**Problem details:** All lines from the first one in the listing below to the one holding "R109: 680 (N001, N011) -> 820 (N001, N011)", inclusive, are to be copied exactly.

**Entries shown:**
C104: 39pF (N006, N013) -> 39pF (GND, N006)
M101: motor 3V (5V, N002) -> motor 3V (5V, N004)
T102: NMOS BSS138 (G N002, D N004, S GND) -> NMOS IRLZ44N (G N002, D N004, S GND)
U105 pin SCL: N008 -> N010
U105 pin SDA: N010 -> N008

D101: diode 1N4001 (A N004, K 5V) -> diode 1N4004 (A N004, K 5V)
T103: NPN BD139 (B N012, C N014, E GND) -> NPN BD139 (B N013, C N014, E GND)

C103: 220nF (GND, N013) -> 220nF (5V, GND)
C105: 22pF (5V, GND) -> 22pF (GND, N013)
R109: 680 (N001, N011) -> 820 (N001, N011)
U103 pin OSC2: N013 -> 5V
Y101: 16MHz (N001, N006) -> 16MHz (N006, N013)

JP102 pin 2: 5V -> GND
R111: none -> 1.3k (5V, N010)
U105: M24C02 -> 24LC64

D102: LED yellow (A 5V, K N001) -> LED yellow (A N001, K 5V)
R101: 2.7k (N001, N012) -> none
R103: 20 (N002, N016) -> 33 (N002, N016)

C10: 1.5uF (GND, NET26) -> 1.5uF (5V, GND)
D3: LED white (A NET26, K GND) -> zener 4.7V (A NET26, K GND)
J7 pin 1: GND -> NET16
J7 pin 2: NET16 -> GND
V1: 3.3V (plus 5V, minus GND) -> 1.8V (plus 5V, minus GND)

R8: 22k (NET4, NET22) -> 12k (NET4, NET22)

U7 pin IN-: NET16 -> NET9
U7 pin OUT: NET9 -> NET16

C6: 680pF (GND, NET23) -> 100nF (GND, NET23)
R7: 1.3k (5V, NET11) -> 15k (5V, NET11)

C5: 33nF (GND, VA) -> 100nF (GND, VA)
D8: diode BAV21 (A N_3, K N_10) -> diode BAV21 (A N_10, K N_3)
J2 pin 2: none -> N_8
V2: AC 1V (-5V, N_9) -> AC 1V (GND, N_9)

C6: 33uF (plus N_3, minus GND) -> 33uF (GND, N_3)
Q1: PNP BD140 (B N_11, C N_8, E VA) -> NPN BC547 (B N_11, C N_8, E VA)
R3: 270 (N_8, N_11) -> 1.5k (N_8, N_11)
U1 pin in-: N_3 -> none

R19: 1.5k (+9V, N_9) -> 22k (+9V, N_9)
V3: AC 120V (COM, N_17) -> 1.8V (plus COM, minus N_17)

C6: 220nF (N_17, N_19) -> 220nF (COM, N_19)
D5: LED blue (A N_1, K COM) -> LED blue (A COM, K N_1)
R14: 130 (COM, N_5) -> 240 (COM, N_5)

**Task output:**
C104: 39pF (N006, N013) -> 39pF (GND, N006)
M101: motor 3V (5V, N002) -> motor 3V (5V, N004)
T102: NMOS BSS138 (G N002, D N004, S GND) -> NMOS IRLZ44N (G N002, D N004, S GND)
U105 pin SCL: N008 -> N010
U105 pin SDA: N010 -> N008

D101: diode 1N4001 (A N004, K 5V) -> diode 1N4004 (A N004, K 5V)
T103: NPN BD139 (B N012, C N014, E GND) -> NPN BD139 (B N013, C N014, E GND)

C103: 220nF (GND, N013) -> 220nF (5V, GND)
C105: 22pF (5V, GND) -> 22pF (GND, N013)
R109: 680 (N001, N011) -> 820 (N001, N011)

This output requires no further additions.